Dataset items
=-=-=
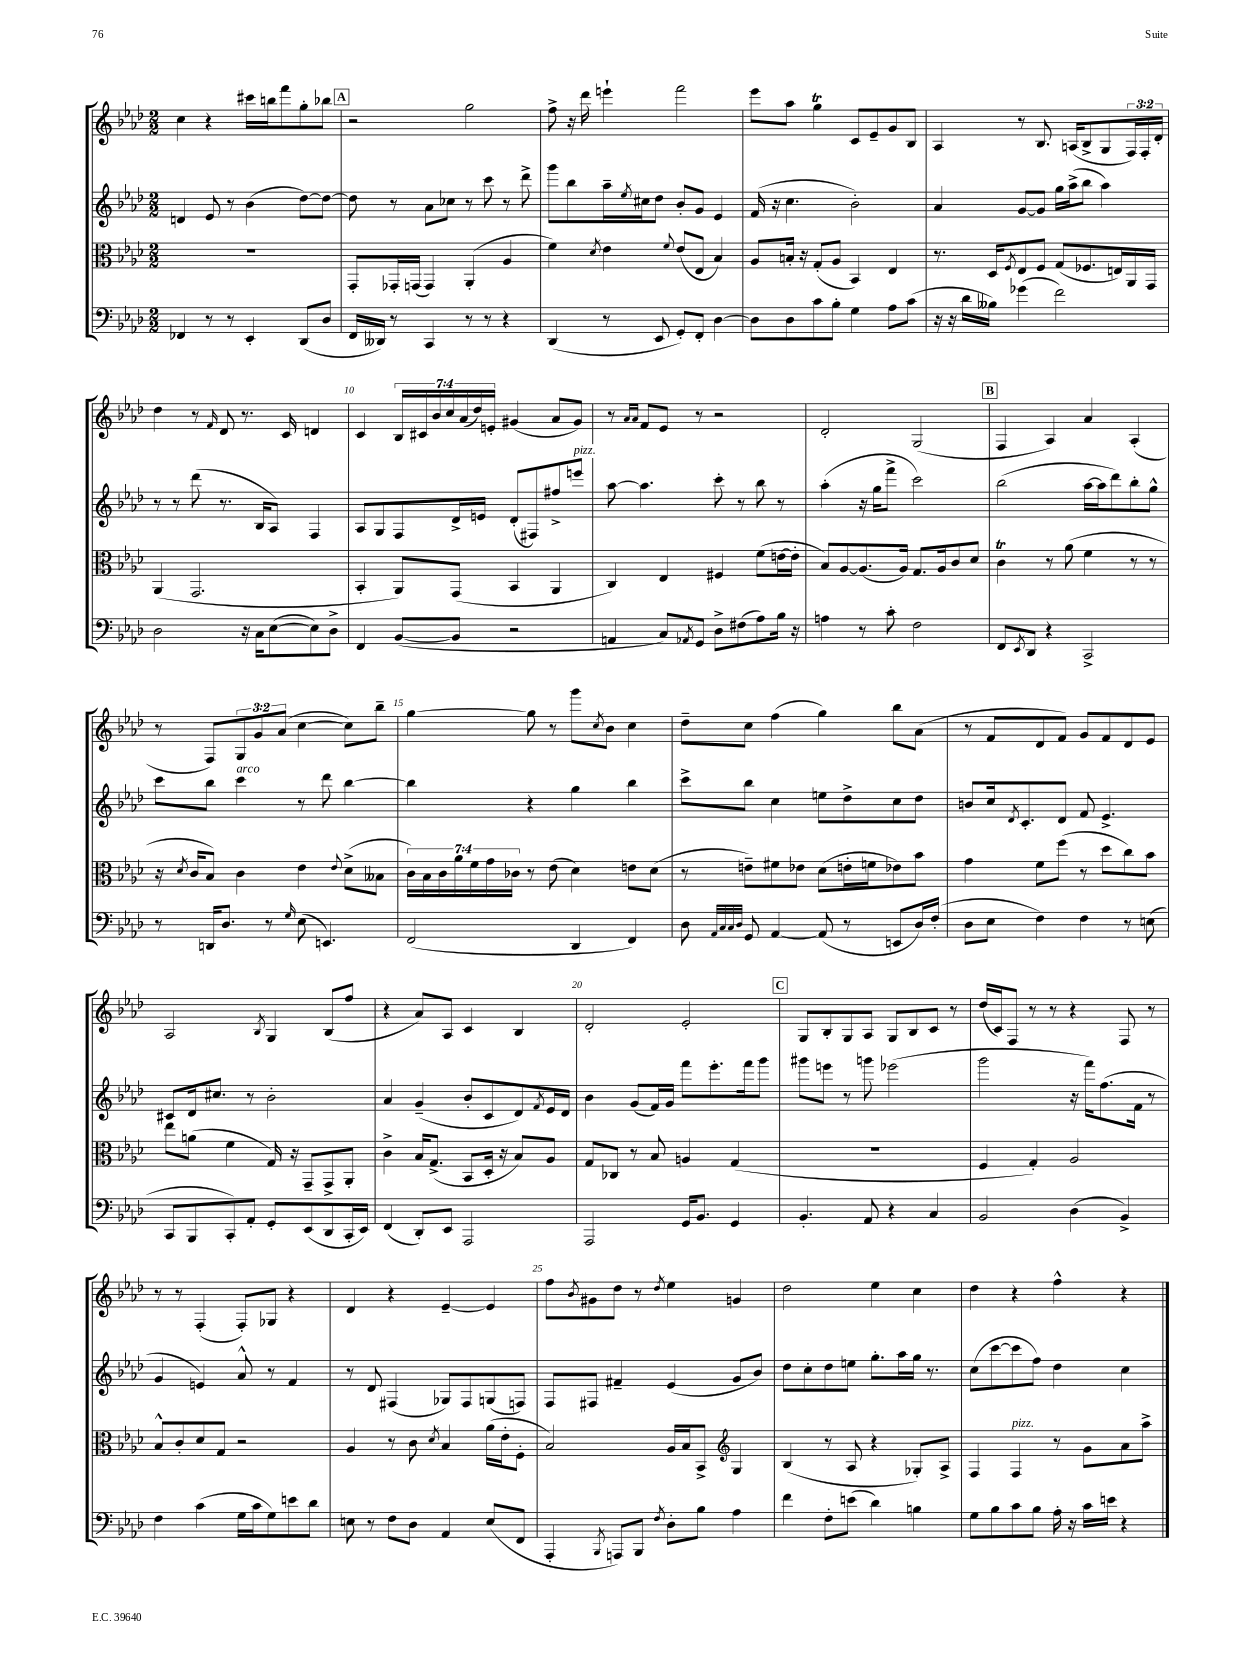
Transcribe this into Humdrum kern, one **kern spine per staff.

**kern	**kern	**kern	**kern
*staff4	*staff3	*staff2	*staff1
*clefF4	*clefC3	*clefG2	*clefG2
*k[b-e-a-d-]	*k[b-e-a-d-]	*k[b-e-a-d-]	*k[b-e-a-d-]
*M2/2	*M2/2	*M2/2	*M2/2
4FF-	1r	4d	4cc
8r	.	8e-	4r
8r	.	8r	.
4EE-'	.	(4b-	16ccc#
.	.	.	16bb
.	.	.	8fff
(8DD-	.	[8dd-)	8gg'
8D-	.	8dd-_	8bb-
=	=	=	=
16FF	8GG'	8dd-]	2r
16DD--)	.	.	.
8r	16GG-'	8r	.
.	(16GG	.	.
4CC	4GG)	8a-	.
.	.	8cc-	.
8r	(4AA-'	8r	2gg
8r	.	8ccc	.
4r	4A-	8r	.
.	.	8ddd-^	.
=	=	=	=
(4DD-	4f)	8ggg	8ff^
.	.	8bb-	16r
.	.	.	16ddd-
.	8qd-	.	.
8r	4e-	16aa-~	4eee`
.	.	8qee-	.
.	.	16cc#	.
8EE-	.	8dd-	.
.	8qqf	.	.
8GG')	(8e-	8b-'	2fff
8FF'	8E-	8g	.
[4D-	4B-)	4e-	.
=	=	=	=
8D-]	8A-	(16f	8eee-
.	.	16r	.
8D-	16B'	4.cc	8aa-
.	16r	.	.
8c	(8G'	.	4gg
8B-'	8A-	.	.
4G	4BB-)	2b-')	8c
.	.	.	8e-~
8A-	4E-	.	8g
(8c	.	.	8B-
=	=	=	=
16r	8.r	4a-	4A-
16r	.	.	.
16d-	.	.	.
16B--)	16D-	.	.
.	8qF	.	.
(4g-	8E-	[8g	8r
.	8F	8g]	8.B-
2f)	(8G	16gg	.
.	.	(16aa-^	(16A
.	8.F-	8bb-	8B-^
.	.	4aa-)	8G
.	16E)	.	.
.	16AA-	.	24F)
.	.	.	24F'
.	16GG	.	.
.	.	.	24d-'
=	=	=	=
2D-	(4AA-	8r	4dd-
.	.	8r	.
.	2.GG	(8ddd-	8r
.	.	.	16qqf
.	.	8.r	8d-
16r	.	.	8.r
16C	.	16B-	.
([8E-	.	8A-)	.
.	.	.	16c
8E-])	.	4F	4d
8D-^	.	.	.
=	=	=	=
4FF	4BB-'	8A-	4c
.	.	8G	.
([8BB-	8AA-)	8F	28B-
.	.	.	28c#
.	.	.	28b-
.	.	.	28cc
8BB-]	(8GG	16d-^	.
.	.	.	(28a-
.	.	.	28dd-)
.	.	16e	.
.	.	.	28e'
2r	4BB-	(8d-'	(4g#
.	.	8F#)	.
.	4AA-	8ff#^	8a-
.	.	8eee	8g#)
=	=	=	=
4AA	4C)	[8aa-	8r
.	.	.	16qqa-
.	.	.	16qqa-
.	.	4.aa-]	8f
8C)	4E-	.	8e-
8qAA-	.	.	.
8GG	.	.	8r
8D-^	4F#	8ccc'	2r
(8F#	.	8r	.
8A-)	(8f	8bb-	.
16B-	[16e	8r	.
16r	16e']	.	.
=	=	=	=
4A	8B-)	(4aa-'	2d-'
.	[8A-	.	.
8r	(8.A-]	16r	.
.	.	16gg	.
8c'	.	8fff^	.
.	16A-)	.	.
2F	8.G	2ccc)	(2G
.	16A-	.	.
.	8c	.	.
.	8d-	.	.
=	=	=	=
8FF	4c	(2bb-	4F
8qEE-	.	.	.
8DD-	.	.	.
4r	8r	.	4A-)
.	(8a-	.	.
2CC^	4f	[16aa-	4a-
.	.	16aa-]	.
.	.	8ddd-)	.
.	8r	8bb-'	(4A-'
.	8r	8gg^^	.
=	=	=	=
8r	16r	8ccc	8r
.	8qd-	.	.
.	16c	.	.
16DD	8B-)	8bb-	8F)
8.D-	.	.	.
.	4c	4ccc	12G
.	.	.	12g
8r	.	.	.
.	.	.	(12a-
16qqG	.	.	.
(8E-	4e-	8r	[4cc
4.EE)	.	8ddd-	.
.	8qqe-	.	.
.	(8d-^	[4bb-	8cc])
.	8B--	.	8bb-~
=	=	=	=
(2FF	28c)	4bb-]	[4gg
.	28B-	.	.
.	28c	.	.
.	28a-	.	.
.	28f	.	.
.	28g	.	.
.	28c-	.	.
.	8r	4r	8gg]
.	(8e-	.	8r
4DD-	4d-)	4gg	8ggg
.	.	.	8qcc
.	.	.	8b-
4FF)	8e	4bb-	4cc
.	(8d-	.	.
=	=	=	=
8D-	8r	8ccc^	8dd-~
32qqAA-	.	.	.
32qqC	.	.	.
32qqC	.	.	.
32qqD-	.	.	.
8GG	8e~)	8bb-	8cc
[4AA-	8f#	4cc	(4ff
.	8e-	.	.
(8AA-]	(8d-	8ee	4gg)
8r	16e'	8dd-^	.
.	16f	.	.
8EE	8e-)	8cc	8bb-
16D-)	8b-	8dd-	(8a-
(16F'	.	.	.
=	=	=	=
8D-	4g	8b	8r
8E-	.	16cc	8f
.	.	8qd-	.
.	.	8.c'	.
4F)	8f	.	8d-
.	(8ff	8d-	8f)
4F	8r	8f	8g
.	8dd-	4.e-^	8f
8r	8cc)	.	8d-
(8E	8b-	.	8e-
=	=	=	=
8CC	8ee-	8c#	2A-
8BBB-	(8a	16d-	.
.	.	8.cc#	.
8CC')	4f	.	.
8AA-'	.	8r	.
.	.	.	8qB-
8GG'	16G)	2b-'	4G
.	16r	.	.
(8EE-	8GG~	.	.
8DD-	8GG^	.	(8B-
16CC'	8AA-'	.	8ff
16EE-)	.	.	.
=	=	=	=
(4FF	4c^	4a-	4r
8DD-')	16B-	(4g~	8a-)
.	(8.G^	.	.
8EE-	.	.	8A-
2AAA-	8BB-	8b-'	4c
.	16D-'	8c	.
.	16r	.	.
.	8B-)	8d-)	4B-
.	.	8qf	.
.	8A-	16e-	.
.	.	16d-	.
=	=	=	=
2AAA-	8G	4b-	2d-'
.	8C-	.	.
.	8r	(8g	.
.	8B-	16f)	.
.	.	16g	.
16GG	4A	8fff	2e-'
8.BB-	.	.	.
.	.	8.eee-'	.
4GG	(4G	.	.
.	.	16fff	.
.	.	8ggg	.
=	=	=	=
4.BB-'	1r	8ggg#	8G
.	.	8eee	8B-'
.	.	8r	8G
8AA-	.	8ggg	8A-
4r	.	(2eee-	8G
.	.	.	8B-
4C	.	.	8c
.	.	.	8r
=	=	=	=
2BB-	4F	2ggg	(16dd-
.	.	.	16c)
.	.	.	8F
.	4G')	.	8r
.	.	.	8r
(4D-	2A-	16r	4r
.	.	16fff)	.
.	.	(8.ff	.
4BB-^)	.	.	8F
.	.	16f	.
.	.	8r	8r
=	=	=	=
4F	8B-^^	4g	8r
.	8c'	.	8r
(4c	8d-	4e)	(4F'
.	8G	.	.
16G	2r	8a-^^	8F')
16c	.	.	.
8G)	.	8r	8G-
8e	.	4f	4r
8d-	.	.	.
=	=	=	=
8E	4A-	8r	4d-
8r	.	8d-	.
8F	8r	(4F#	4r
8D-	8c	.	.
.	8qd-	.	.
4AA-	4B-	8G-)	[4e-~
.	.	8F#	.
(8E	(16a-	(8G	4e-]
.	16e-'	.	.
8FF	8F'	8F)	.
=	=	=	=
4AAA-'	2B-)	8F	8ff
.	.	.	8qb-
.	.	8F#	8g#
8qBBB-	.	.	.
8AAA)	.	4f#~	8dd-
8BBB-	.	.	8r
8qF	.	.	8qdd-
8D-'	16A-	(4e-	4ee-
.	16B-	.	.
8B-	8BB-^	.	.
*	*clefG2	*	*
4A-	4G	8g	4g
.	.	8b-)	.
=	=	=	=
4f	(4B-	8dd-	2dd-
.	.	8cc'	.
8F'	8r	8dd-	.
(8e	8A-	8ee	.
4d-)	4r	8.gg'	4ee-
.	.	16aa-	.
4B	8G-')	16gg	4cc
.	.	8.r	.
.	8A-^	.	.
=	=	=	=
8G	4F	(8cc	4dd-
8B-	.	[8ccc	.
8c	4F	8ccc]	4r
8B-	.	8ff)	.
16A-'	8r	4dd-	4ff^^
16r	.	.	.
16c	8g	.	.
16e	.	.	.
4r	8a-	4cc	4r
.	8aa-^	.	.
==	==	==	==
*-	*-	*-	*-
=-=-=
**Task details:** Count the lines in the listing above that contain the string "kern", treating uppercase and lowercase as different, and reply with the number alone.

**Expected answer:** 2